## WHAT IS BEING ASKED
Retype, word for word, every line of the records below starting at the one that contains "pink bell [326,53,506,328]" and ending at the one that contains "brown cutting board [110,179,253,253]"; include both of those lines and nothing more.

## GIVEN RECORDS
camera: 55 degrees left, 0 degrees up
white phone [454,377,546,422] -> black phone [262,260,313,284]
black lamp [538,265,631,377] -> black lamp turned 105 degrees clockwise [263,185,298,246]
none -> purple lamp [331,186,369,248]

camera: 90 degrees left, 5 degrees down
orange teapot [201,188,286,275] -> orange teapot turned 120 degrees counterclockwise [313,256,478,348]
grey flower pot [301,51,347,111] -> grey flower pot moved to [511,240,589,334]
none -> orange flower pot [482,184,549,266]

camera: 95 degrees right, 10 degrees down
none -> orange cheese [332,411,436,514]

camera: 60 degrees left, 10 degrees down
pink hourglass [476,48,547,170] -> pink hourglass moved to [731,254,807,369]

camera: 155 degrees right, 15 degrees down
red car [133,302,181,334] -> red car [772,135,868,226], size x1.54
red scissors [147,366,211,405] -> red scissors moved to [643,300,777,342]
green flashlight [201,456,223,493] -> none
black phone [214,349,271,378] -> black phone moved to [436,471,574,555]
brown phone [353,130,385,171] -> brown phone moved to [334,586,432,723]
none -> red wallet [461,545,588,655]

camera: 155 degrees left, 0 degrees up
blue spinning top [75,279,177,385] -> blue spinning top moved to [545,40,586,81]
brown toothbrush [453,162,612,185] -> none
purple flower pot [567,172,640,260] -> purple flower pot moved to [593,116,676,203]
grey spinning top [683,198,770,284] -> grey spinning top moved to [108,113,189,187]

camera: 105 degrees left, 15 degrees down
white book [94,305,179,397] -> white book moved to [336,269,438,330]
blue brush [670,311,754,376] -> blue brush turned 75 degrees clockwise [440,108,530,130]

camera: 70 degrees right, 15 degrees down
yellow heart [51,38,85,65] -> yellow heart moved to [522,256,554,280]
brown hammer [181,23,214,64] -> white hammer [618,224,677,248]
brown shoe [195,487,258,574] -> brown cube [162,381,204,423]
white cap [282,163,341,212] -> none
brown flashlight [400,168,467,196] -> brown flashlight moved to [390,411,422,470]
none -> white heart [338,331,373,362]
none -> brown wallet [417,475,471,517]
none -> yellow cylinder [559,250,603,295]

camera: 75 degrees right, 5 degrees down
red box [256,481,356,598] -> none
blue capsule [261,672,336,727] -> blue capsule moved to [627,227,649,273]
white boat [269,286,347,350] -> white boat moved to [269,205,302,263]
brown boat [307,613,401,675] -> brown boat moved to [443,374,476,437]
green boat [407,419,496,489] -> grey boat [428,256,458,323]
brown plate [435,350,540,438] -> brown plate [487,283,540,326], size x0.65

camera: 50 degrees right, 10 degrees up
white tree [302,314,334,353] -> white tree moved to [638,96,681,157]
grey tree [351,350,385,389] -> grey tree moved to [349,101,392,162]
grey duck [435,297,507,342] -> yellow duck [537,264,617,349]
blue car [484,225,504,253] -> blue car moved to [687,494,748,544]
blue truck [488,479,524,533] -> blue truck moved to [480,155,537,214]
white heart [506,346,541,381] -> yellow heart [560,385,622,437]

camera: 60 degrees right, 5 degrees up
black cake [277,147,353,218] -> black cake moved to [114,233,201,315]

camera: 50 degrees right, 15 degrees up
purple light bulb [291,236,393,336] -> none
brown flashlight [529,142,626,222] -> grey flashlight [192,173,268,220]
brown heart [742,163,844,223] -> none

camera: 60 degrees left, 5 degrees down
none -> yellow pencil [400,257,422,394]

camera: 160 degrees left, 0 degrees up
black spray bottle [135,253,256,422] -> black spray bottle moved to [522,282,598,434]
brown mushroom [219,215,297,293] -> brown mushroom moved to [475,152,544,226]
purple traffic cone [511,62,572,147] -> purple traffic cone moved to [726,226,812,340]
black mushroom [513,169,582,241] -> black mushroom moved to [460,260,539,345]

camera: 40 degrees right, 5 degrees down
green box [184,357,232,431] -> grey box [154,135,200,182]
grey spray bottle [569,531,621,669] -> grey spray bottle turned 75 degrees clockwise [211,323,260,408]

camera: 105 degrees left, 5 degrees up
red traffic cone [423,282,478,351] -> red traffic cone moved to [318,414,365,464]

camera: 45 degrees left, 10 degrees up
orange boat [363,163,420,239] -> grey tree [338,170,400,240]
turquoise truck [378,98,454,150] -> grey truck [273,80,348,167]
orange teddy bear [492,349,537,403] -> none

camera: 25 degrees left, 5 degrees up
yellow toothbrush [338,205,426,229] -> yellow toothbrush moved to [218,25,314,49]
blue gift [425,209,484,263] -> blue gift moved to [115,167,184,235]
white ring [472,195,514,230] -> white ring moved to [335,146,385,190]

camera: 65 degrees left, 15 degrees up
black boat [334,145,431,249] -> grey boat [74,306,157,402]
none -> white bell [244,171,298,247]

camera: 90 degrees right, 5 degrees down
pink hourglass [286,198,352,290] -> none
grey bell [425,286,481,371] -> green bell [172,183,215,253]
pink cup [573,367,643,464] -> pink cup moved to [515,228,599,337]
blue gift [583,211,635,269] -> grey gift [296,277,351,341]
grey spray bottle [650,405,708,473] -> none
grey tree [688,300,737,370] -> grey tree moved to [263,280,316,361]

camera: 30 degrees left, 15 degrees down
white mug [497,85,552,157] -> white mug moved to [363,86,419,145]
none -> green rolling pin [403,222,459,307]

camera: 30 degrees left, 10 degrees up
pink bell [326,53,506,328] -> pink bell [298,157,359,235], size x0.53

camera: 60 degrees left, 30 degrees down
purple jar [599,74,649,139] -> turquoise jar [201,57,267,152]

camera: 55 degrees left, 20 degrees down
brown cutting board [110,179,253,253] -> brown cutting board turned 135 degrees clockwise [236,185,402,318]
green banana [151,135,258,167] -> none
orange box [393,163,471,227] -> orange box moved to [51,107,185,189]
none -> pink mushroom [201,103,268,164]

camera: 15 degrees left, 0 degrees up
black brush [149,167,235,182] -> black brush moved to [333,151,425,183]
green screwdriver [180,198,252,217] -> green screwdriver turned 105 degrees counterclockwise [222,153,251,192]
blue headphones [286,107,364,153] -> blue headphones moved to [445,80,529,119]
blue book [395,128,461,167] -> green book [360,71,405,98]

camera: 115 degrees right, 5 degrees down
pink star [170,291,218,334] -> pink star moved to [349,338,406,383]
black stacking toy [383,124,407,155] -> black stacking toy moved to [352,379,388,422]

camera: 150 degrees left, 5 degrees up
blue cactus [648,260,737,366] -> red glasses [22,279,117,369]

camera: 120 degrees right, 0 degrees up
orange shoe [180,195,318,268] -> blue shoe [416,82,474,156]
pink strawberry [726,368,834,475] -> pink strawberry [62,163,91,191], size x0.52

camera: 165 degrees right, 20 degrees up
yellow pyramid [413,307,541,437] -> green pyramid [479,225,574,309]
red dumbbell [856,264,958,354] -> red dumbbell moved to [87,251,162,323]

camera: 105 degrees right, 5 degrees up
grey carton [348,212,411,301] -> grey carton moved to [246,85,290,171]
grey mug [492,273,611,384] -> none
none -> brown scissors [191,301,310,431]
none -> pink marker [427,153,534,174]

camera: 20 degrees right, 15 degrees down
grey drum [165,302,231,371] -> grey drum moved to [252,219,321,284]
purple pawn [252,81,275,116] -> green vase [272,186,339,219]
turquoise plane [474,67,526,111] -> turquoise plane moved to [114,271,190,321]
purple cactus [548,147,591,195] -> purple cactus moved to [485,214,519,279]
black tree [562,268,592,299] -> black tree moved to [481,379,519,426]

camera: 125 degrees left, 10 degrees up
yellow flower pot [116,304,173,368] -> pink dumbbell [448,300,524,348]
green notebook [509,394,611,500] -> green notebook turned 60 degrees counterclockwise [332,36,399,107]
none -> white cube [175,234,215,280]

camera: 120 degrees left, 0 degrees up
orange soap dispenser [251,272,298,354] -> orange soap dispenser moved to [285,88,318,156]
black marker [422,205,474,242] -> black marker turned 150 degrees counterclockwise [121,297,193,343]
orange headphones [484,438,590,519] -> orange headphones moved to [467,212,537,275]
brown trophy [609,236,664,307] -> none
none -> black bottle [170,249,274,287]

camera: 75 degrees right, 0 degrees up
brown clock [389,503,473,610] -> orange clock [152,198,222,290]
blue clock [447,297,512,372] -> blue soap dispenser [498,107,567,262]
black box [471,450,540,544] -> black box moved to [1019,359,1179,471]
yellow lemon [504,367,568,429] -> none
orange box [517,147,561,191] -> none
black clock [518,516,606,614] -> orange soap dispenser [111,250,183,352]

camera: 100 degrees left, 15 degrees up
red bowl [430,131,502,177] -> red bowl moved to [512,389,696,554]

## EXERCISE ANSWER
pink bell [326,53,506,328] -> pink bell [298,157,359,235], size x0.53

camera: 60 degrees left, 30 degrees down
purple jar [599,74,649,139] -> turquoise jar [201,57,267,152]

camera: 55 degrees left, 20 degrees down
brown cutting board [110,179,253,253] -> brown cutting board turned 135 degrees clockwise [236,185,402,318]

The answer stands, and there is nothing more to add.